### MATERIAL SUPPLIED
BEGIN
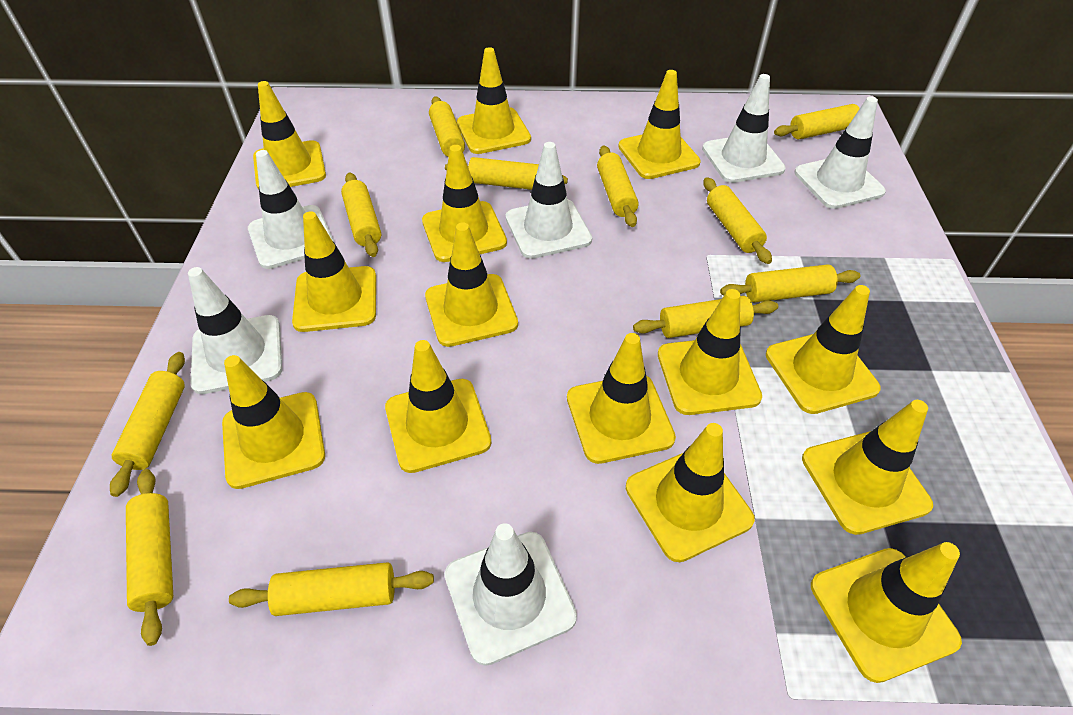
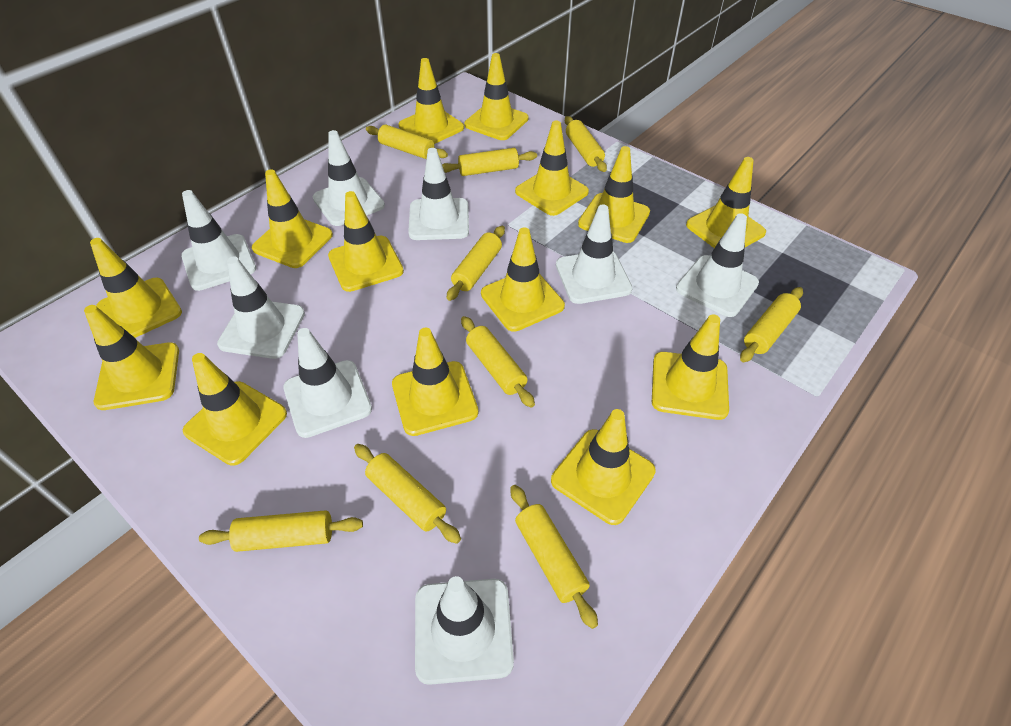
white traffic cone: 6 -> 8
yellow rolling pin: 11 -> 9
END
BEGIN
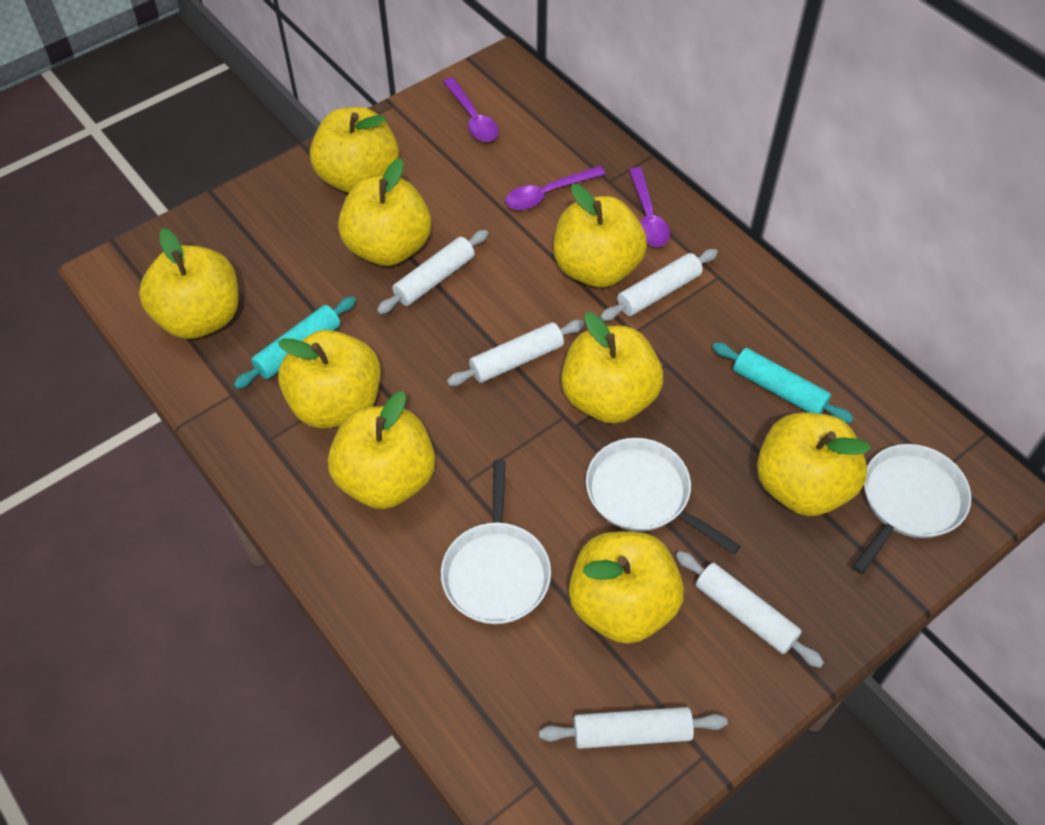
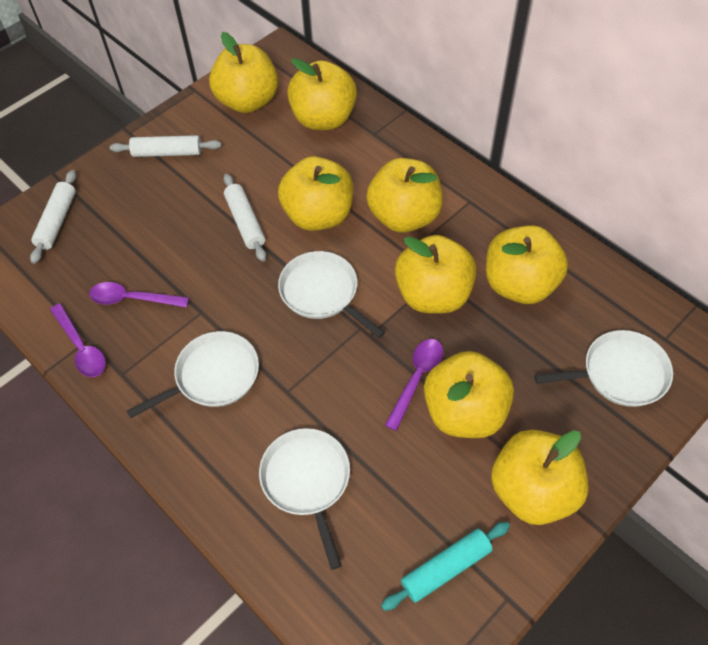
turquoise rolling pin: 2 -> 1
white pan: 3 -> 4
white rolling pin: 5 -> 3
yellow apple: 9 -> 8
END
BEGIN
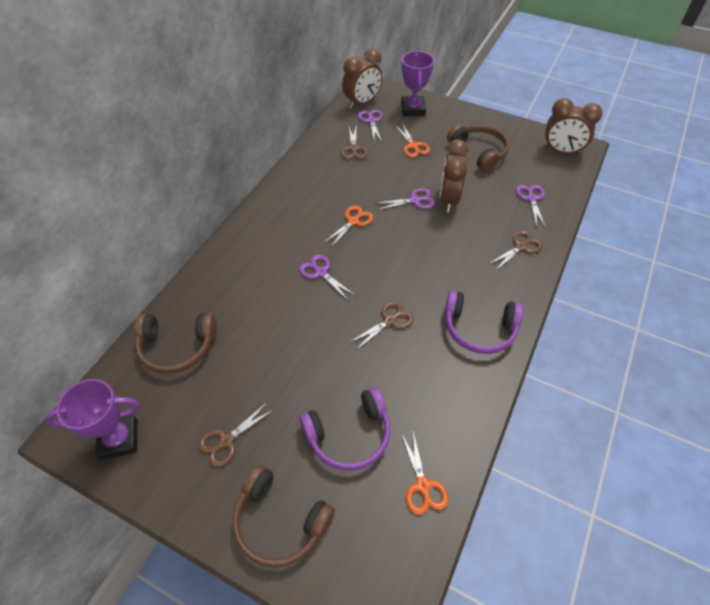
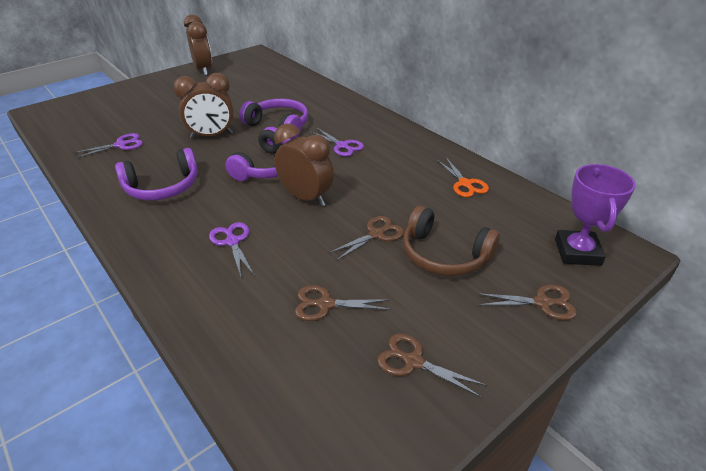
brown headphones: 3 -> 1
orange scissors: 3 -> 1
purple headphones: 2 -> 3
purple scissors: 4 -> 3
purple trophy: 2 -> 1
END
### WHAT TO DO
Could you set down, word for word, only the lines above from the line with "turquoise rolling pin: 2 -> 1" to the line with "yellow apple: 9 -> 8", including both?

### SOLUTION
turquoise rolling pin: 2 -> 1
white pan: 3 -> 4
white rolling pin: 5 -> 3
yellow apple: 9 -> 8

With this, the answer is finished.